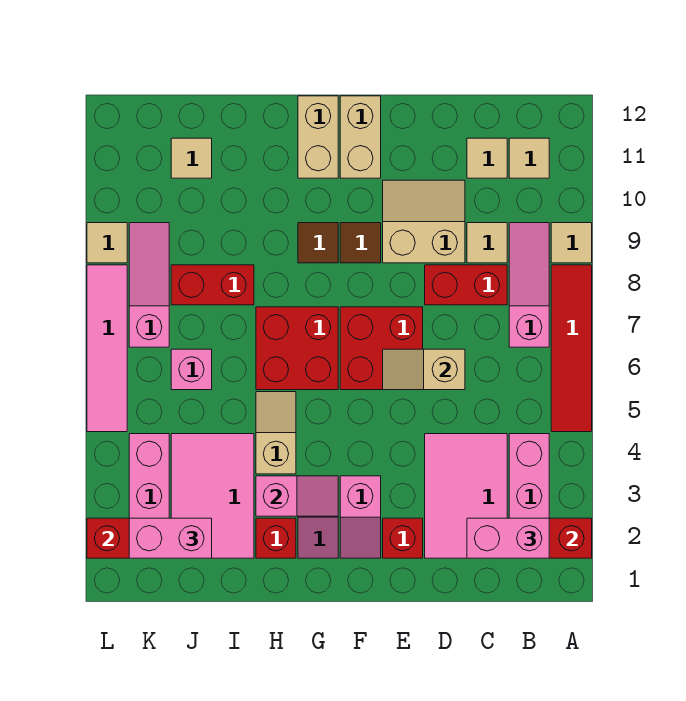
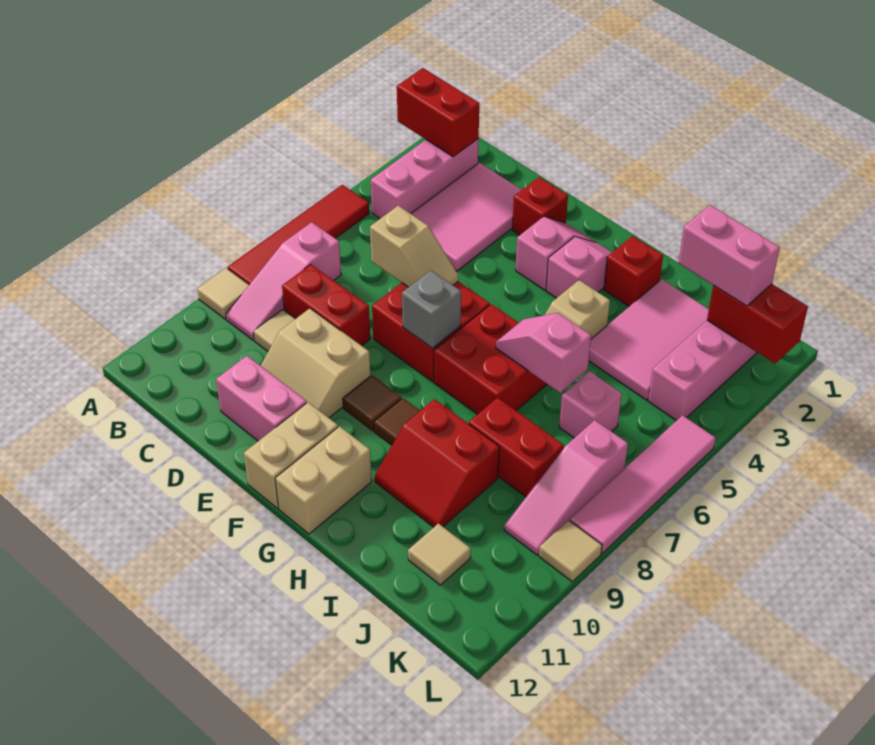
pink 1x2 brick [467,518,549,558] -> pink 1x2 brick moved to [216,356,307,441]
tan 1x1 tile [509,138,549,178] -> none
tan 1x1 tile [467,138,507,178] -> none
none -> grey 1x1 brick [402,270,461,348]
pink 1x2 slope [256,476,338,516] -> pink 1x2 slope moved to [496,313,591,393]
none -> red 2x2 slope [375,399,499,527]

● ● ● ● ●

*About this exercise*: Every line of the material must be reproduced verbatim; the pictures are to be omitted.

*Exercise solution*:
pink 1x2 brick [467,518,549,558] -> pink 1x2 brick moved to [216,356,307,441]
tan 1x1 tile [509,138,549,178] -> none
tan 1x1 tile [467,138,507,178] -> none
none -> grey 1x1 brick [402,270,461,348]
pink 1x2 slope [256,476,338,516] -> pink 1x2 slope moved to [496,313,591,393]
none -> red 2x2 slope [375,399,499,527]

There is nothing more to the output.